▶ Exercise objective
Pull out every line in the entries below that contains the word "document", and copy each of those lines in full. Match the word's capitalization exactly.

Start of Available data

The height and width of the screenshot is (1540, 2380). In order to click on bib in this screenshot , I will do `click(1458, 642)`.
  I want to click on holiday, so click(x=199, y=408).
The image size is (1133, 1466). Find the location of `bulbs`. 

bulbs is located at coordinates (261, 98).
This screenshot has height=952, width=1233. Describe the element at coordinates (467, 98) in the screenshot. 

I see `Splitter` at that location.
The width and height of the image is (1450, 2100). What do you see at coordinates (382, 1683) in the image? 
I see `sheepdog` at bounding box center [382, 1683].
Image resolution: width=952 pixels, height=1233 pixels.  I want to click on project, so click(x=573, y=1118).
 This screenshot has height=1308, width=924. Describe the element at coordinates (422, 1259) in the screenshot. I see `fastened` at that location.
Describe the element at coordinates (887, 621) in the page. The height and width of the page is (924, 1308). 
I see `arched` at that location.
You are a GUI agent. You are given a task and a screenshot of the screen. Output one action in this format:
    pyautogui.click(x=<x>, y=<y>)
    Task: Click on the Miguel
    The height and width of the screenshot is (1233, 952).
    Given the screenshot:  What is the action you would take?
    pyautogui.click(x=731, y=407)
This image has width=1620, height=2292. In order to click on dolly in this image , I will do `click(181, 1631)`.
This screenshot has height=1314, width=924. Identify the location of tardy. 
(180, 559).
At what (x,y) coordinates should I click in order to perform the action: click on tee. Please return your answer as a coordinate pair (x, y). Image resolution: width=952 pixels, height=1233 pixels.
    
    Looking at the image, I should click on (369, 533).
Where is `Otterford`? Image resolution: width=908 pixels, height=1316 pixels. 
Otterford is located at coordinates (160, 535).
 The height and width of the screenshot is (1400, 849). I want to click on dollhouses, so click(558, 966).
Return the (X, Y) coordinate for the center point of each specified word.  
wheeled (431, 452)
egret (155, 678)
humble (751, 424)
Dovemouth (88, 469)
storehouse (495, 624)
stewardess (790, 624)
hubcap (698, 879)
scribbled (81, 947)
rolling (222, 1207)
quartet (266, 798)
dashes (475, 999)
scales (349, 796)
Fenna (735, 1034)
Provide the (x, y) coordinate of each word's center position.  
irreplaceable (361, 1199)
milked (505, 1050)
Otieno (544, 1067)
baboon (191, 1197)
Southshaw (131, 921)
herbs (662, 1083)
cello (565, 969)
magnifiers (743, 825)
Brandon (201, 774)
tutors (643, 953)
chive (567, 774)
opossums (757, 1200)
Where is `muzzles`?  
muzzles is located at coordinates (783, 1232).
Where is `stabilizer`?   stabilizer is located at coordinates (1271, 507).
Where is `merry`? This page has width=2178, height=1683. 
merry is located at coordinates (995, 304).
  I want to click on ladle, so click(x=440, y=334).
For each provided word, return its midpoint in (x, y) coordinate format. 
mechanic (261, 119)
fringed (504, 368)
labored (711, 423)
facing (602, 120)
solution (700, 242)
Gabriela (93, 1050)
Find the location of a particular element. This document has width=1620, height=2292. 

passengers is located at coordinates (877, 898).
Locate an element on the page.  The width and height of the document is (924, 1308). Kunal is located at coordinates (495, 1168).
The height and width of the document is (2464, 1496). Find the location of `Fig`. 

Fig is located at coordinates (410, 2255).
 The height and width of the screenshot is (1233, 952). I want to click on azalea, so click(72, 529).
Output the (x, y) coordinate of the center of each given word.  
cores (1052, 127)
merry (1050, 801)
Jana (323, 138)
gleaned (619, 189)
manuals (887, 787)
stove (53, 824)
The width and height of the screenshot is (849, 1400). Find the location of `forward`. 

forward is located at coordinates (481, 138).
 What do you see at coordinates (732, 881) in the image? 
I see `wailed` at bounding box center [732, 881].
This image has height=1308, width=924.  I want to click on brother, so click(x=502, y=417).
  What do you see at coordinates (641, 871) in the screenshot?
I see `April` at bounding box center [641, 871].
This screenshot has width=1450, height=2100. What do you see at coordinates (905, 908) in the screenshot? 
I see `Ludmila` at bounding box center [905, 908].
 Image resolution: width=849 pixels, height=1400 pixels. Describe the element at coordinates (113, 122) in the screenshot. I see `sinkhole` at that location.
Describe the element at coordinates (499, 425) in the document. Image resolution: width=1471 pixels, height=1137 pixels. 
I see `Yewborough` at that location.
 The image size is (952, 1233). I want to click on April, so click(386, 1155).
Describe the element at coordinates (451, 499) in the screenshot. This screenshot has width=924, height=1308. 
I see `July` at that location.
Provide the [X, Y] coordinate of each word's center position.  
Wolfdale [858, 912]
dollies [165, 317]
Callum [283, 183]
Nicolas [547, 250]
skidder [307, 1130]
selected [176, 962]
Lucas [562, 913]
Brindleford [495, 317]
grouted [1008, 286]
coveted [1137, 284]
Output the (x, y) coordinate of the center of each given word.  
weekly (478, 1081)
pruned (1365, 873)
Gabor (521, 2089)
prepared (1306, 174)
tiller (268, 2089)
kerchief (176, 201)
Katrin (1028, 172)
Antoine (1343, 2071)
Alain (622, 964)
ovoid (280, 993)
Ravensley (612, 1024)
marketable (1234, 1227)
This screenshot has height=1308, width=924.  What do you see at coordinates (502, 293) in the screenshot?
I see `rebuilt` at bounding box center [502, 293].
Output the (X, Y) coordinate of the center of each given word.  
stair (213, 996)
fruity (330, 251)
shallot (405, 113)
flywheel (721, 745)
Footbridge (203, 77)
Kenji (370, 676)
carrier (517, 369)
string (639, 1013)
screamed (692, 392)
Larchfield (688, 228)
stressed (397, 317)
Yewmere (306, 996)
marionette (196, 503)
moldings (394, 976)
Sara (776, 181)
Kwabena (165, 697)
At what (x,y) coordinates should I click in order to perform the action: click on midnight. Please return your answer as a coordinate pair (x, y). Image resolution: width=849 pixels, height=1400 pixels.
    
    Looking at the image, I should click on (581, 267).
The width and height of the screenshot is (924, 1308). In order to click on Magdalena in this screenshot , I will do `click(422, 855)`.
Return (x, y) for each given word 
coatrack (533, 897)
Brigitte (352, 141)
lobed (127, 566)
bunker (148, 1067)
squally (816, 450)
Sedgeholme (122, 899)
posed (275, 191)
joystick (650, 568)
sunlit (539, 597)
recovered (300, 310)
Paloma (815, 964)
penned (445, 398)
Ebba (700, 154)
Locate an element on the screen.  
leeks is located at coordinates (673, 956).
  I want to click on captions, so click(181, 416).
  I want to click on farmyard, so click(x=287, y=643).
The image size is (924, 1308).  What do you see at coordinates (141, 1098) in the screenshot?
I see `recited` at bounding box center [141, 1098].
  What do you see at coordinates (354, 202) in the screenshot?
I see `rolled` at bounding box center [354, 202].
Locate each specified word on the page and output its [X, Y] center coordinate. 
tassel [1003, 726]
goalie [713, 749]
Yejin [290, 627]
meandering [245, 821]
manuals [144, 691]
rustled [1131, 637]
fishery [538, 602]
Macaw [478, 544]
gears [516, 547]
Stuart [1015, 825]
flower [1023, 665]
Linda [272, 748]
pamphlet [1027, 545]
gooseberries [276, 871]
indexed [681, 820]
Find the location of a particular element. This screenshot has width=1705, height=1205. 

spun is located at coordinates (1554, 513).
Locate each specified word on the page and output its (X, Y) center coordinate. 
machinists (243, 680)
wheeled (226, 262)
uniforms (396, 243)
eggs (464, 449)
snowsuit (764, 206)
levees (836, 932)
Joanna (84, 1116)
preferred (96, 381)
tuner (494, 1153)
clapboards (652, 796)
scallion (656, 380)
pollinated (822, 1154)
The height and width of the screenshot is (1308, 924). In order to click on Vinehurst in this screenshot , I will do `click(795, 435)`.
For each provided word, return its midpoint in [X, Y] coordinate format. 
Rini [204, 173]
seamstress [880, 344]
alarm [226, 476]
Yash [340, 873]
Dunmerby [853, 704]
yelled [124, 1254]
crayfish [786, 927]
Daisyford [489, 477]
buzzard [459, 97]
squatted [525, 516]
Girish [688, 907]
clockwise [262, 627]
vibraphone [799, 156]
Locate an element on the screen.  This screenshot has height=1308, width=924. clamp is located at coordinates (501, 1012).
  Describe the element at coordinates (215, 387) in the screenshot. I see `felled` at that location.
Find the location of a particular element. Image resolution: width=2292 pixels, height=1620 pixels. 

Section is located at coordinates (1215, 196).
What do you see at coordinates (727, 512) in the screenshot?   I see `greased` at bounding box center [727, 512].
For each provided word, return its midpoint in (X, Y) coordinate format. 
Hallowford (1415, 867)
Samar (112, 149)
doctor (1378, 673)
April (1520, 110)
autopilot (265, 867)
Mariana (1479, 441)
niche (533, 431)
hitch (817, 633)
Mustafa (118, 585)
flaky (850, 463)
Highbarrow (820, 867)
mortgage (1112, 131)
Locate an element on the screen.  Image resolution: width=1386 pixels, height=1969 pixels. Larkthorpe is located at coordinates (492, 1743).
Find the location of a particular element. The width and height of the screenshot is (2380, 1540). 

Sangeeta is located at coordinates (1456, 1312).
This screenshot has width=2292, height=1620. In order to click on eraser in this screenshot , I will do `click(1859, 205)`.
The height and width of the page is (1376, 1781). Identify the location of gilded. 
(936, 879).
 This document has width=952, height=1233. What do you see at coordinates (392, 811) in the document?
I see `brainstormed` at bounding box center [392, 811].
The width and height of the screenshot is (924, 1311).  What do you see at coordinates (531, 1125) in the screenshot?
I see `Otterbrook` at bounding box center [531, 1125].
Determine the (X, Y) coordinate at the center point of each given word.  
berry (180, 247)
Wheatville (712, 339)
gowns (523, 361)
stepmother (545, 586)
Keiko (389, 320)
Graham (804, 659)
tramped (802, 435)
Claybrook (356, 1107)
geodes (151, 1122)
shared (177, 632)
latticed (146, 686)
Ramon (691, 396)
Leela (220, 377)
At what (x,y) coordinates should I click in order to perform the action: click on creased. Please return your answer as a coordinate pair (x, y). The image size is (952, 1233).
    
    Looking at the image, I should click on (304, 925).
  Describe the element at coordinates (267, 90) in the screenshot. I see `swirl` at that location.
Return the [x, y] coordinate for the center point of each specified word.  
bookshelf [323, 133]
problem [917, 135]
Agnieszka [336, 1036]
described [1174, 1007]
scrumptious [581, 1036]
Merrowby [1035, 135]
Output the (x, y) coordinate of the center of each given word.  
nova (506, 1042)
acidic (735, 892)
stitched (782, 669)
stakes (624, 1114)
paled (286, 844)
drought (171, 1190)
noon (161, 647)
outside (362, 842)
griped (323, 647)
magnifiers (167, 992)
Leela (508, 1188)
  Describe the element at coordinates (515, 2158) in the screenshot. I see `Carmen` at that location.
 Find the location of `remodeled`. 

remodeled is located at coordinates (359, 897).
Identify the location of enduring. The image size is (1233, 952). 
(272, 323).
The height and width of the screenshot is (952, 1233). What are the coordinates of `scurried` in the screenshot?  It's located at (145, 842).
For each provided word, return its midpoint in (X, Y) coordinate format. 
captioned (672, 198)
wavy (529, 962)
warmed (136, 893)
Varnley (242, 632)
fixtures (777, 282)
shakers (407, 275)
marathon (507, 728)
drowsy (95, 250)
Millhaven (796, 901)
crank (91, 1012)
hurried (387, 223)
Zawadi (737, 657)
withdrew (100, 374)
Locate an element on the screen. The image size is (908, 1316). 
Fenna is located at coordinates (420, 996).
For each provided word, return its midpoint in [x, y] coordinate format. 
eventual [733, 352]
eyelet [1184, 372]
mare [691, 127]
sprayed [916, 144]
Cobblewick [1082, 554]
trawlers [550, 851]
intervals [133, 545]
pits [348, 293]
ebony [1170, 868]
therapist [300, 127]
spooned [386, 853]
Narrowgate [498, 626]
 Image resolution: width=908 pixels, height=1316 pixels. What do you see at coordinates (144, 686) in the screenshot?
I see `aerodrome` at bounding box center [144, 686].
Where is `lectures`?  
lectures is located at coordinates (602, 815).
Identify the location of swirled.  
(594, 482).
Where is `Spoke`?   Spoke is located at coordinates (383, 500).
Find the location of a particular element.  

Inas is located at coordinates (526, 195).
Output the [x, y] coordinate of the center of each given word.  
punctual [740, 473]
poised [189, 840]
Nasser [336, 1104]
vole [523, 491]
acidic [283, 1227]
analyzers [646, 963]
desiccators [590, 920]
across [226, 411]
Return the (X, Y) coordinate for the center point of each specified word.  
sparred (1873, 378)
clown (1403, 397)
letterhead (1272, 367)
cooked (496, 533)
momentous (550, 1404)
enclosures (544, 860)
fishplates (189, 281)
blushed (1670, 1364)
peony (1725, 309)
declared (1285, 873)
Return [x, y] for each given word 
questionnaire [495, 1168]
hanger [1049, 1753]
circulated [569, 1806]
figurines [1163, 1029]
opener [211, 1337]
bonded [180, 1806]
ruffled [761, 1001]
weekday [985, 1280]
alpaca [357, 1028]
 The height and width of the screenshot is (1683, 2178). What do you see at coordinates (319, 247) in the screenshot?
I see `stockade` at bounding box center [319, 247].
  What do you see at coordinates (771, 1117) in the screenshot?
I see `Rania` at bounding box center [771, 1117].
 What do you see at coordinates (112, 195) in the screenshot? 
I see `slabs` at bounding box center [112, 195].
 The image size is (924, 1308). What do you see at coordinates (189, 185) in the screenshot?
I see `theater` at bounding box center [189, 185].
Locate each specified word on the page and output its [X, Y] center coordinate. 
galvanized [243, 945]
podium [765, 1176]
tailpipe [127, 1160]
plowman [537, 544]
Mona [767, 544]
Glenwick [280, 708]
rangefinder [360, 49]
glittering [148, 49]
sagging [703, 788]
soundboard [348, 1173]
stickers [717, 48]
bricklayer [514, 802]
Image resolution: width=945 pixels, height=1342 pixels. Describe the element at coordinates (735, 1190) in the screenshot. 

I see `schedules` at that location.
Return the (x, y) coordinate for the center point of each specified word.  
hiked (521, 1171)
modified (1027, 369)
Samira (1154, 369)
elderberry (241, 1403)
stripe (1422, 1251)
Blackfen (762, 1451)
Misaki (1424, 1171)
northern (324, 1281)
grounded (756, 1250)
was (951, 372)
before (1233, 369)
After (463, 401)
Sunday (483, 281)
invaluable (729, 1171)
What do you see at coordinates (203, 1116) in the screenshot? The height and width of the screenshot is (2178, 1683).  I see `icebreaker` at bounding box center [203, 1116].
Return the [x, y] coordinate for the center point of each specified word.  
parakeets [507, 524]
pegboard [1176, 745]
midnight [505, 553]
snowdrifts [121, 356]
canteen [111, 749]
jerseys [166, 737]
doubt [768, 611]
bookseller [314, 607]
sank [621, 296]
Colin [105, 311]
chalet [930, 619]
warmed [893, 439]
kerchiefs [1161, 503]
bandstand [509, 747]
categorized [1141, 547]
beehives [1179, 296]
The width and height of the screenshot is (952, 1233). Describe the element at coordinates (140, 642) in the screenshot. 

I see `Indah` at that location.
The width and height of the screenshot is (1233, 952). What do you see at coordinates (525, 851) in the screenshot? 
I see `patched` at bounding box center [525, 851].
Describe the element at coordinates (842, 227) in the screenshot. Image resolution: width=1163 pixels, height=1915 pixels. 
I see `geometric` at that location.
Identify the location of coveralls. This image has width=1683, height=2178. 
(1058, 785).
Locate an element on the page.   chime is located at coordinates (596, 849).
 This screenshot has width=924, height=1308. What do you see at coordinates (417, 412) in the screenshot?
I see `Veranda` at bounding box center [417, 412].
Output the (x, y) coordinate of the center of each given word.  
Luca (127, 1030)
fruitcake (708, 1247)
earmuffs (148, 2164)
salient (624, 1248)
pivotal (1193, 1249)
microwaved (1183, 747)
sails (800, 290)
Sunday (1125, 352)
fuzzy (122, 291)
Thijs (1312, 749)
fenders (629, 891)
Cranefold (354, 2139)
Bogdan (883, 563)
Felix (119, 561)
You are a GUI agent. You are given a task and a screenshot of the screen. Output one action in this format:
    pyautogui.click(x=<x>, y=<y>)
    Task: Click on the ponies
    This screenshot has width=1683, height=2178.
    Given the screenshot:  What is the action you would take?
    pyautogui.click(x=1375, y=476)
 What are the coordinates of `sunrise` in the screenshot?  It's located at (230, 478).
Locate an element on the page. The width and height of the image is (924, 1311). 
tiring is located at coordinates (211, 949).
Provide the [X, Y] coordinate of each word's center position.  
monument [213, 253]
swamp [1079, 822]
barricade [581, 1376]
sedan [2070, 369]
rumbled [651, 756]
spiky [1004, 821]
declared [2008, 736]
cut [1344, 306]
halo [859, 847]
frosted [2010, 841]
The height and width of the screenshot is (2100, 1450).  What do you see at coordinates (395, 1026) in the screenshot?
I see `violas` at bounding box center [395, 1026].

End of Available data

▶ Reply
Find the location of a particular element. This document has width=1620, height=2292. 
Locate an element on the page.  The width and height of the document is (924, 1308). Kunal is located at coordinates (495, 1168).
The height and width of the document is (2464, 1496). Find the location of `Fig`. 
Describe the element at coordinates (499, 425) in the document. Image resolution: width=1471 pixels, height=1137 pixels. 
 This document has width=952, height=1233. What do you see at coordinates (392, 811) in the document?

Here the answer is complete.